## [WORK ITEM]
Below are records; count the lines that contain "VBAT" and state only that count.

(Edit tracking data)

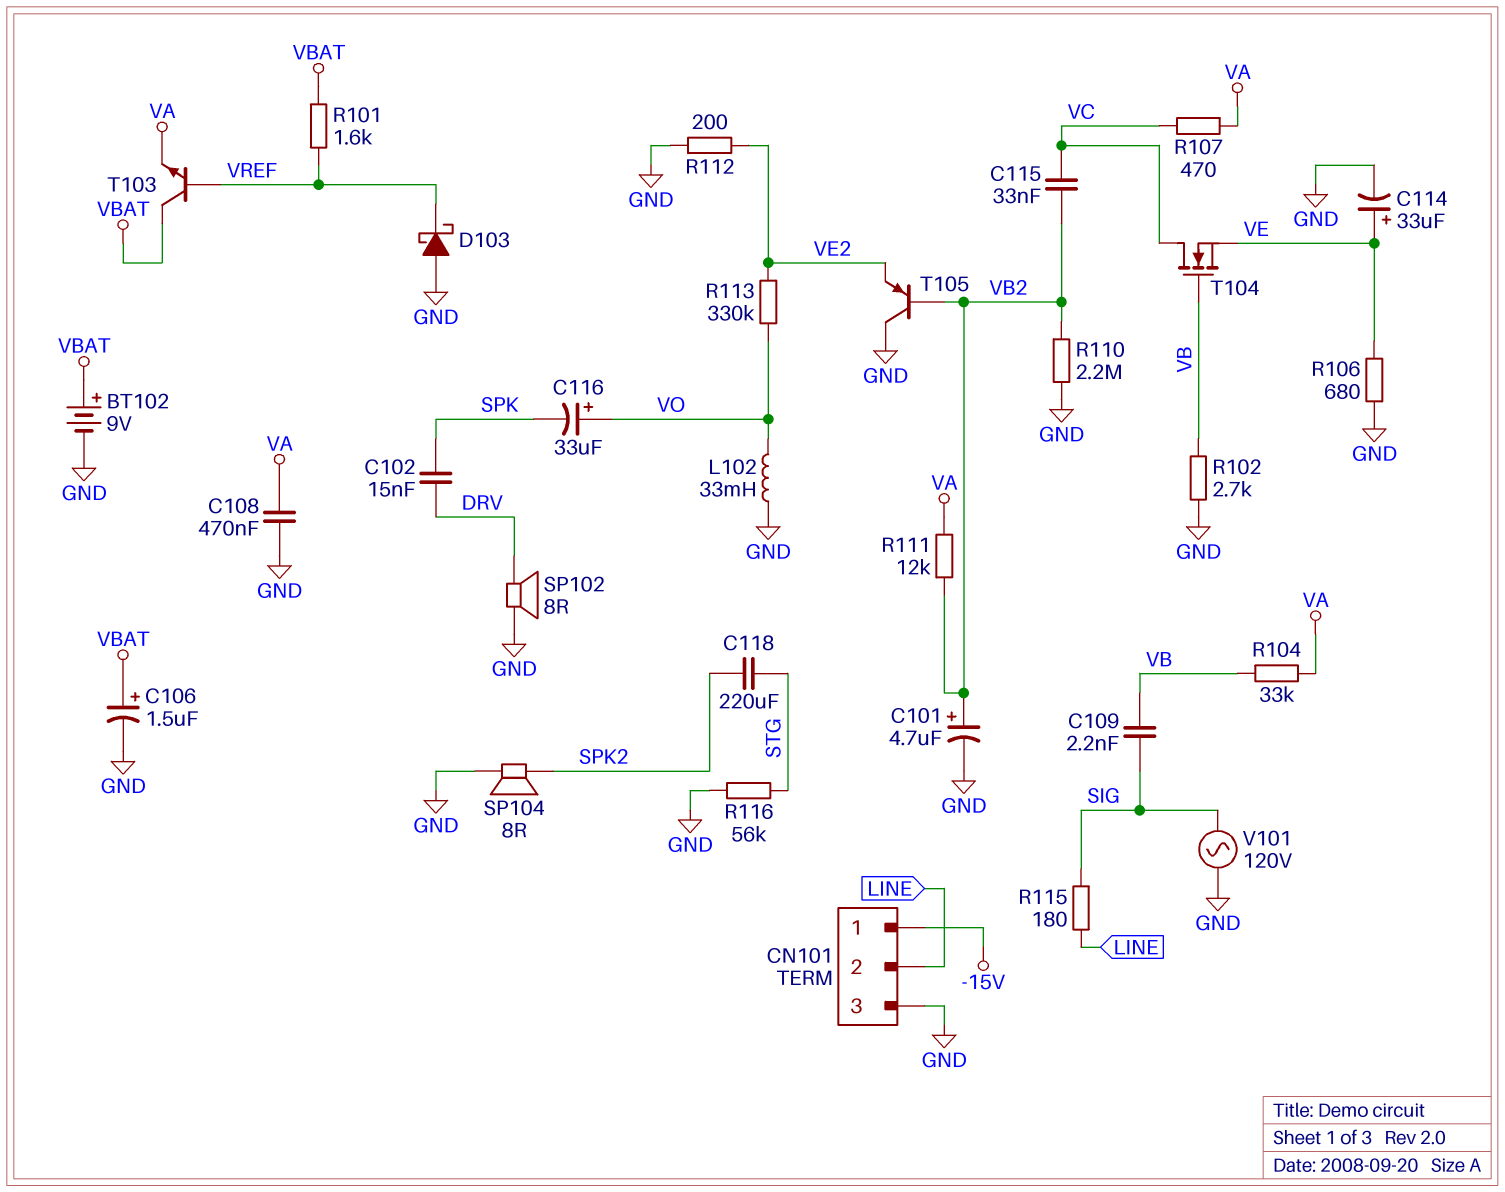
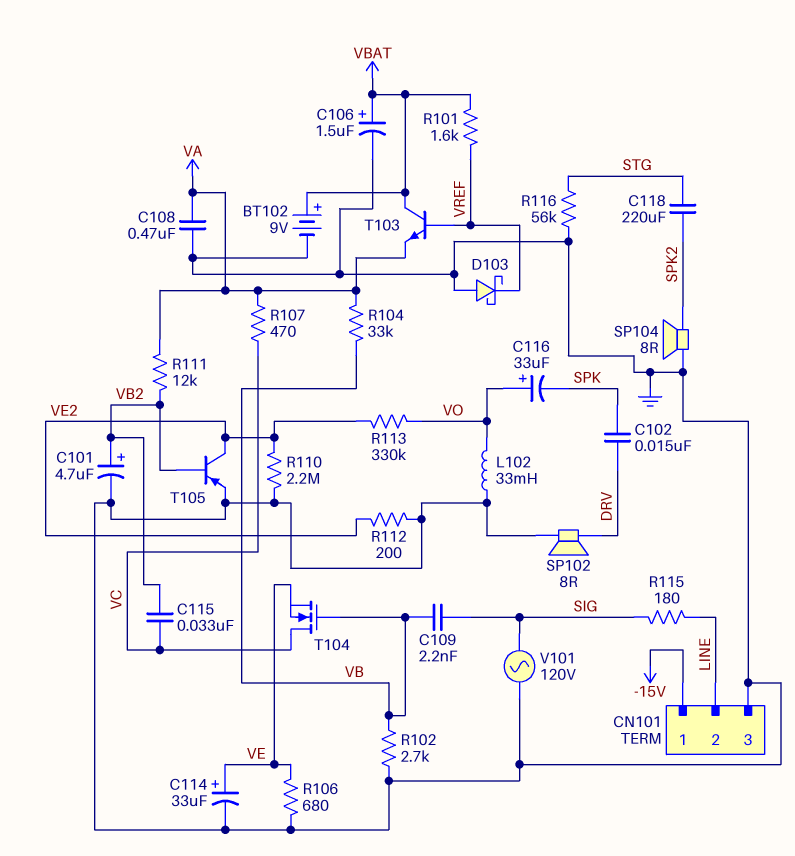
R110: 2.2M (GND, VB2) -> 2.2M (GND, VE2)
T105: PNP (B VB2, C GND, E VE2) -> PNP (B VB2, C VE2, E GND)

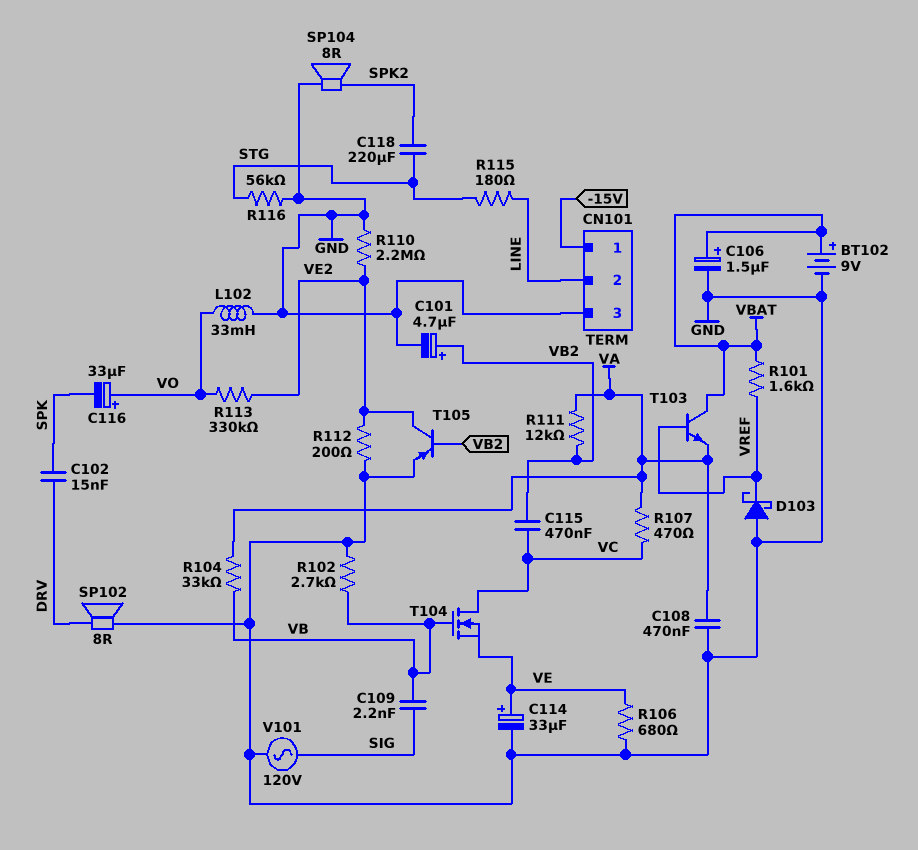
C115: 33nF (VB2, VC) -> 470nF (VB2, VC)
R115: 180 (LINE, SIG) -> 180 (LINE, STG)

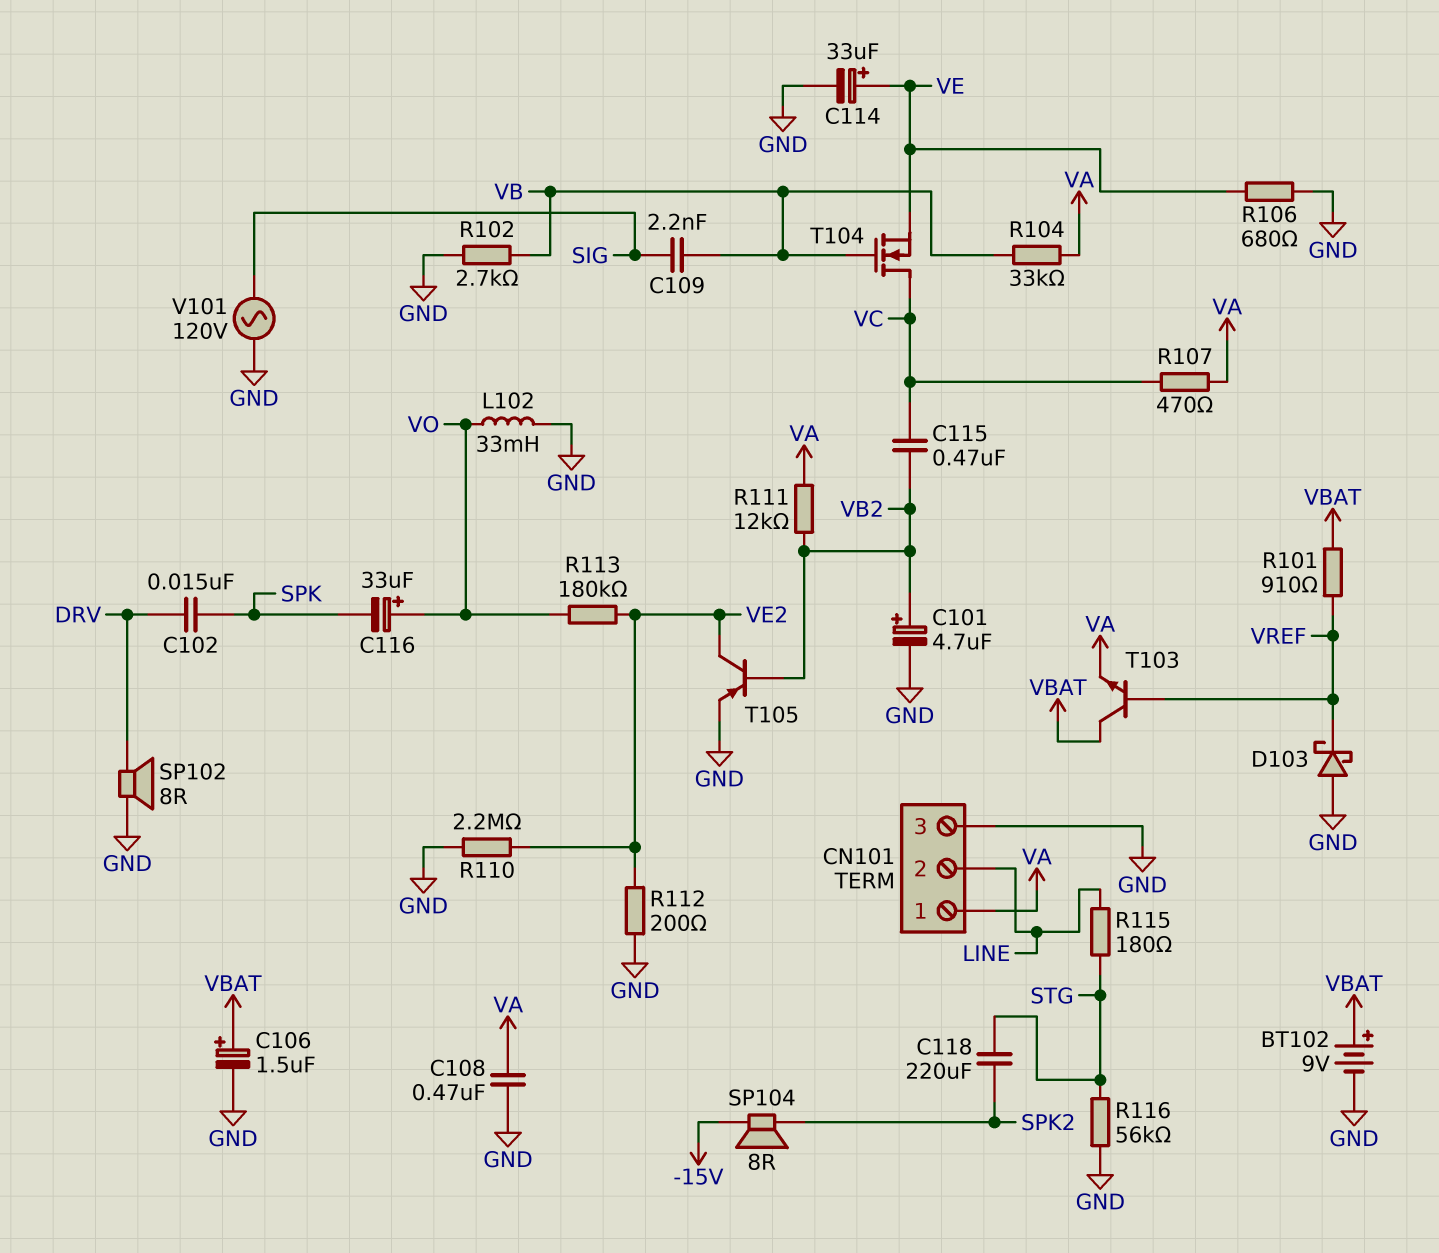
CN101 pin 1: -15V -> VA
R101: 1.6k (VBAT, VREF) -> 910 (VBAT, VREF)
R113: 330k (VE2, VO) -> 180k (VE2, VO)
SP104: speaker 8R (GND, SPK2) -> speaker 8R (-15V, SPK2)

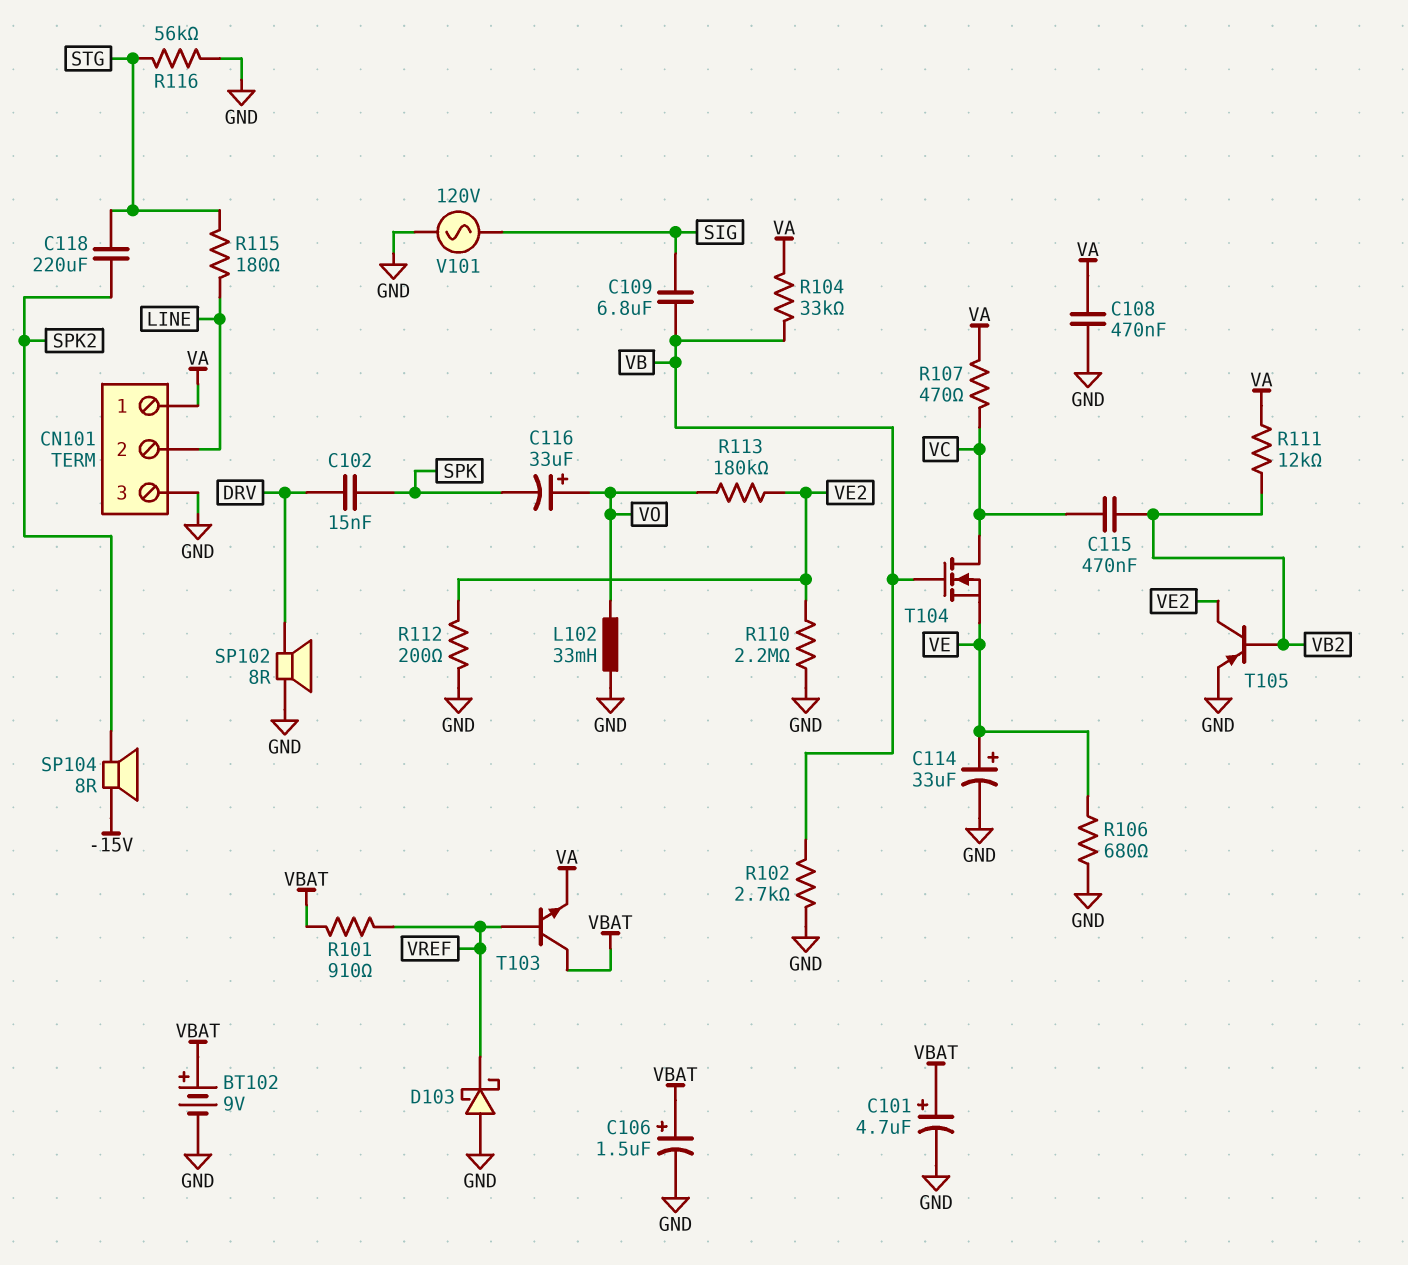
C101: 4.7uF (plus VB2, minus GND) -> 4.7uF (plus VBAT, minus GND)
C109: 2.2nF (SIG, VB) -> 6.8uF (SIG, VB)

## [SOLUTION FOR THIS EXERCISE]
2